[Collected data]
============================================================
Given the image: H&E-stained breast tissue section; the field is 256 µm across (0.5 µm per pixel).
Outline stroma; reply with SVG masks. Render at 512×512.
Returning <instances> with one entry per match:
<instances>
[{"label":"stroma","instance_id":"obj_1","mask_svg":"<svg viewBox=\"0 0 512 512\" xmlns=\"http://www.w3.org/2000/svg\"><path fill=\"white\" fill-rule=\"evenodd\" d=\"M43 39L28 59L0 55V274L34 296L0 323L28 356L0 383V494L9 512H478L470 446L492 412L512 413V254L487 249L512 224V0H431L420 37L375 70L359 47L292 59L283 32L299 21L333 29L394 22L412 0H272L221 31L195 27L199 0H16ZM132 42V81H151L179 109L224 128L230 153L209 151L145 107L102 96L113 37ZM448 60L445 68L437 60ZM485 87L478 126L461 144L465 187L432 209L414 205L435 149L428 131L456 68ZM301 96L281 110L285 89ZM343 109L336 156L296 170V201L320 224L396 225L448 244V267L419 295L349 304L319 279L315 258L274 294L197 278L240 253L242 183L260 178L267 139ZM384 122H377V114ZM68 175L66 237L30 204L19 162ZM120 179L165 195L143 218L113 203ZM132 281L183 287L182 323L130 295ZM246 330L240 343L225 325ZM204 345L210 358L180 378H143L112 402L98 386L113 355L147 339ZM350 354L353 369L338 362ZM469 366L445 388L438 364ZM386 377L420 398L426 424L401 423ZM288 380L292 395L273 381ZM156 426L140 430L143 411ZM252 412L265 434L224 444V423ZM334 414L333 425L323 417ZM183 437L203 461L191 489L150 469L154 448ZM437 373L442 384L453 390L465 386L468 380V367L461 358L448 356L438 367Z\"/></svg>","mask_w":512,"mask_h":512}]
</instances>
============================================================
• _THE TASK_: Reproduce the data in full, exactly as presented.

• _EXPECTED OUTPUT_:
Given the image: H&E-stained breast tissue section; the field is 256 µm across (0.5 µm per pixel).
Outline stroma; reply with SVG masks. Render at 512×512.
Returning <instances> with one entry per match:
<instances>
[{"label":"stroma","instance_id":"obj_1","mask_svg":"<svg viewBox=\"0 0 512 512\" xmlns=\"http://www.w3.org/2000/svg\"><path fill=\"white\" fill-rule=\"evenodd\" d=\"M43 39L28 59L0 55V274L34 296L0 323L28 356L0 383V494L9 512H478L470 446L492 412L512 413V254L487 249L512 224V0H431L420 37L375 70L359 47L292 59L283 32L299 21L333 29L394 22L412 0H272L221 31L195 27L199 0H16ZM132 42V81H151L179 109L224 128L230 153L209 151L145 107L102 96L113 37ZM448 60L445 68L437 60ZM485 87L478 126L461 144L465 187L432 209L414 205L435 149L428 131L456 68ZM301 96L281 110L285 89ZM343 109L336 156L296 170V201L320 224L396 225L448 244V267L419 295L349 304L319 279L315 258L274 294L197 278L240 253L242 183L260 178L267 139ZM384 122H377V114ZM68 175L66 237L30 204L19 162ZM120 179L165 195L143 218L113 203ZM132 281L183 287L182 323L130 295ZM246 330L240 343L225 325ZM204 345L210 358L180 378H143L112 402L98 386L113 355L147 339ZM350 354L353 369L338 362ZM469 366L445 388L438 364ZM386 377L420 398L426 424L401 423ZM288 380L292 395L273 381ZM156 426L140 430L143 411ZM252 412L265 434L224 444V423ZM334 414L333 425L323 417ZM183 437L203 461L191 489L150 469L154 448ZM437 373L442 384L453 390L465 386L468 380V367L461 358L448 356L438 367Z\"/></svg>","mask_w":512,"mask_h":512}]
</instances>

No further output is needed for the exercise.